> _Exercise prompt_
Where the word "minus" shows up in the entries below, please copy the whole line.

[Start of section]

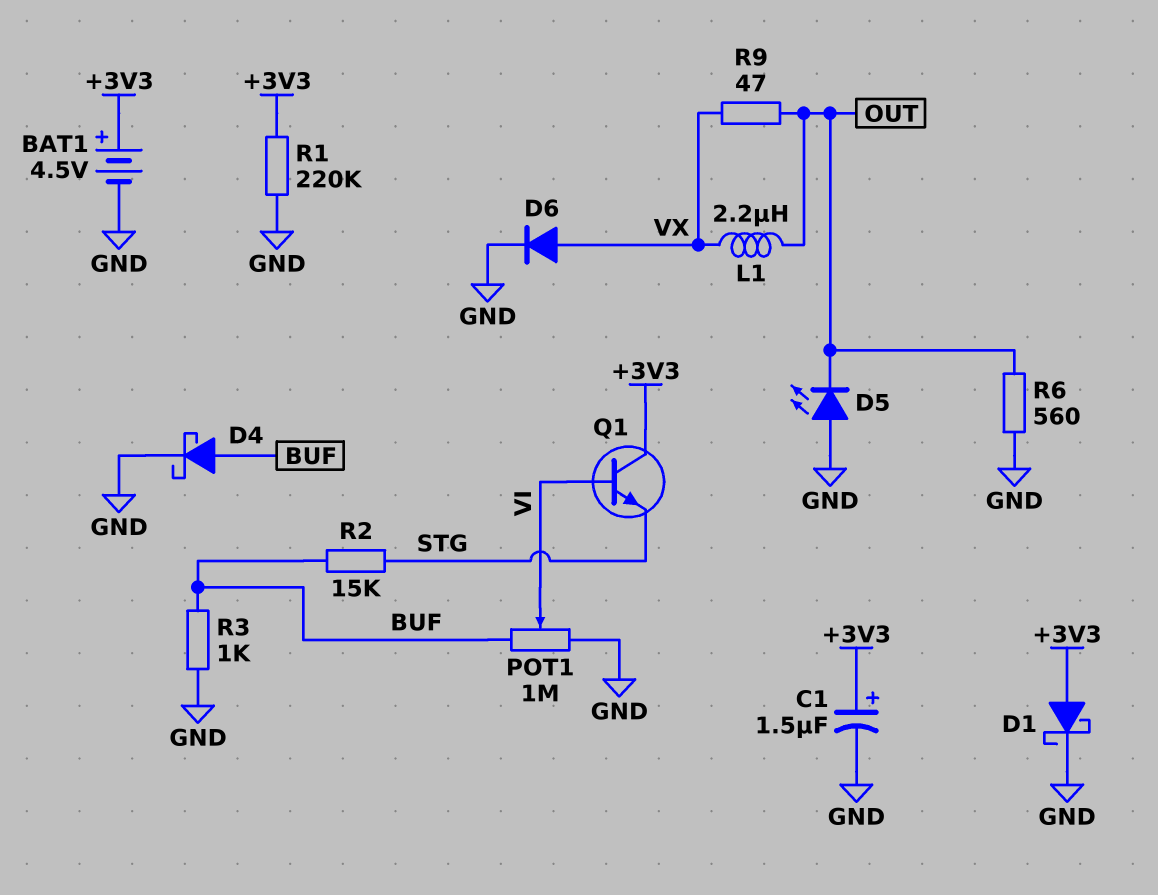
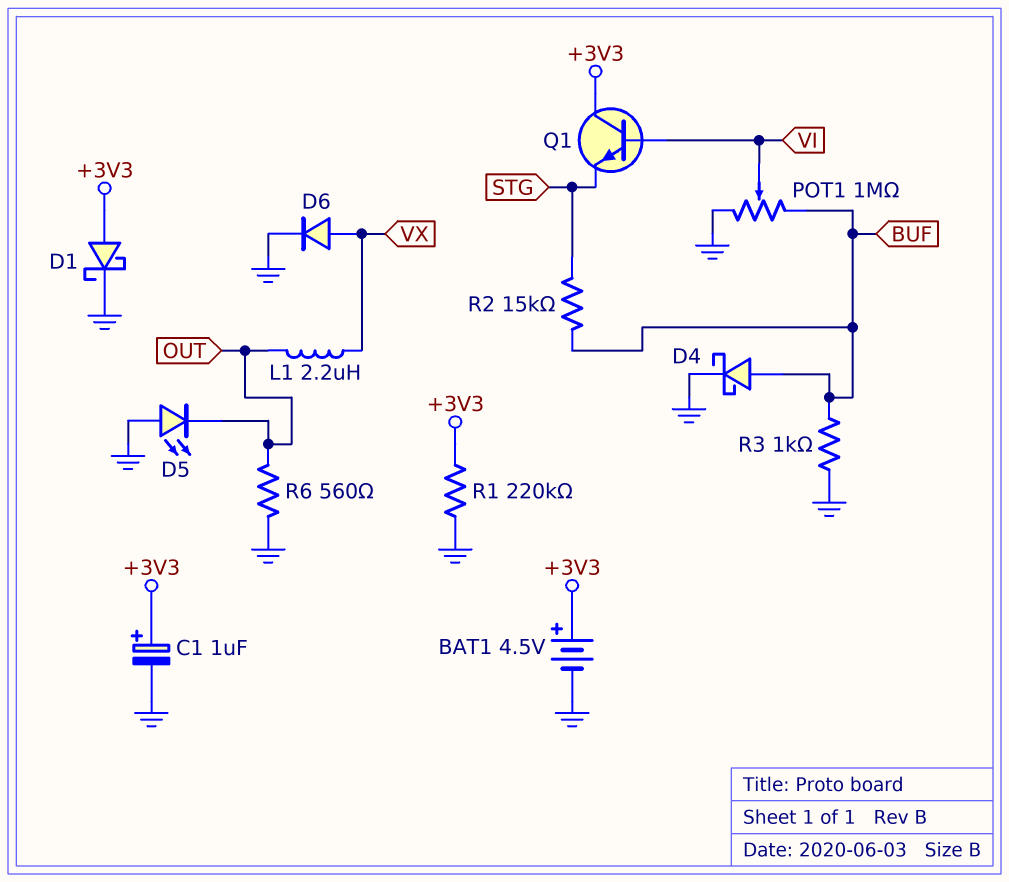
C1: 1.5uF (plus +3V3, minus GND) -> 1uF (plus +3V3, minus GND)
R9: 47 (OUT, VX) -> none

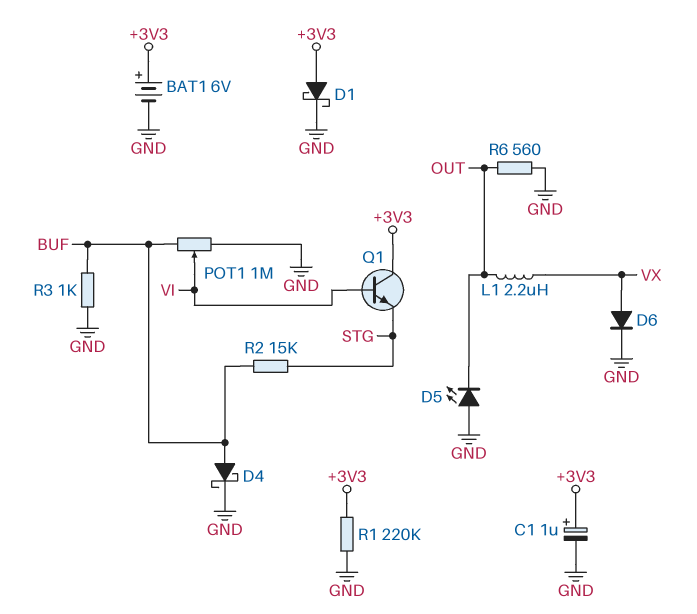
BAT1: 4.5V (plus +3V3, minus GND) -> 6V (plus +3V3, minus GND)

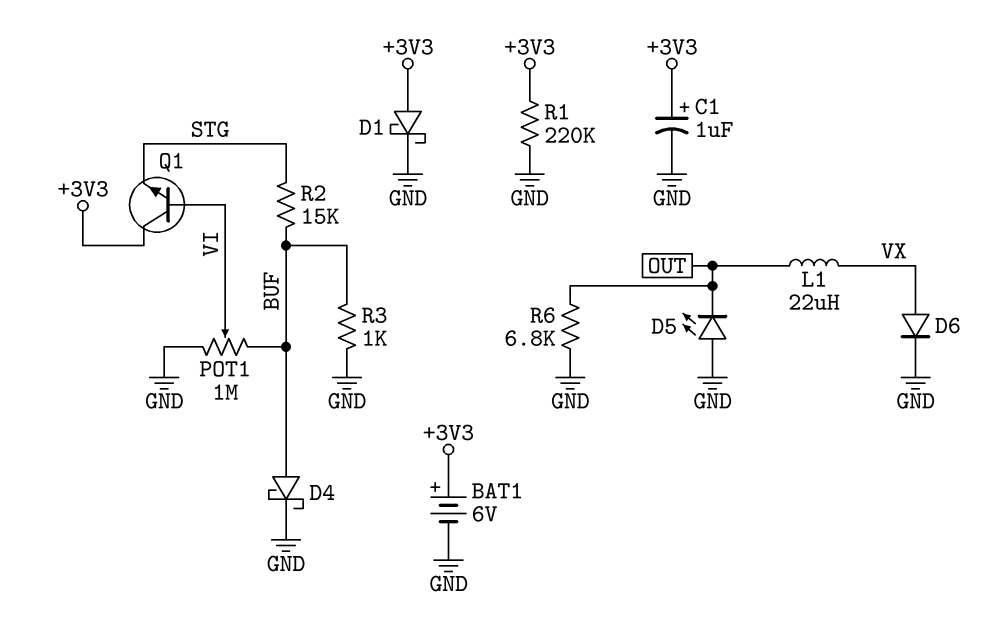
L1: 2.2uH (OUT, VX) -> 22uH (OUT, VX)
R6: 560 (GND, OUT) -> 6.8k (GND, OUT)

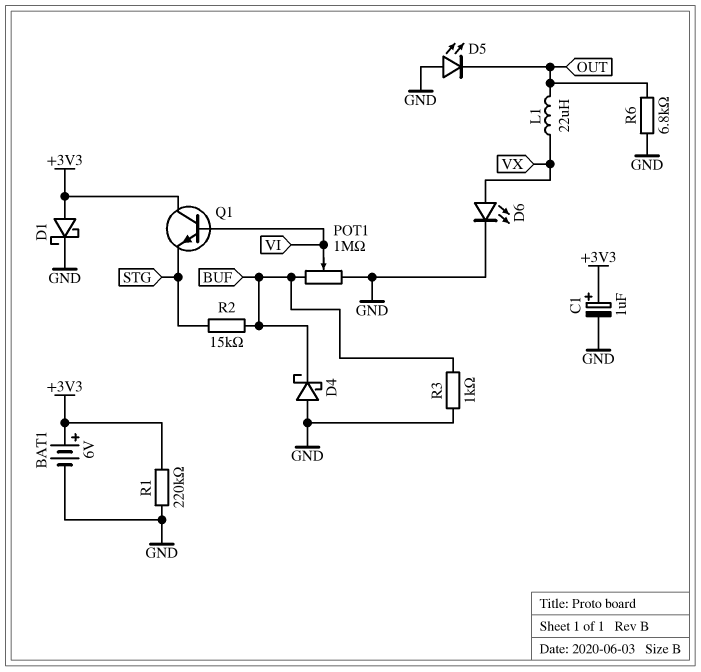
D4: schottky (A BUF, K GND) -> schottky (A GND, K BUF)
D6: diode (A VX, K GND) -> LED (A VX, K GND)

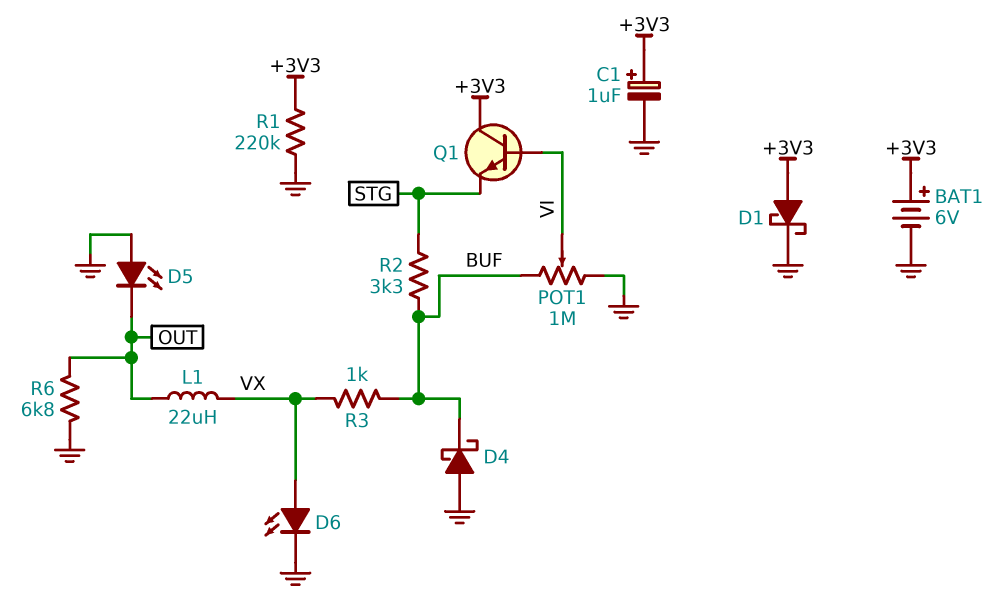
R2: 15k (BUF, STG) -> 3.3k (BUF, STG)
R3: 1k (BUF, GND) -> 1k (BUF, VX)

[End of section]

> _Answer to this problem_
C1: 1.5uF (plus +3V3, minus GND) -> 1uF (plus +3V3, minus GND)
BAT1: 4.5V (plus +3V3, minus GND) -> 6V (plus +3V3, minus GND)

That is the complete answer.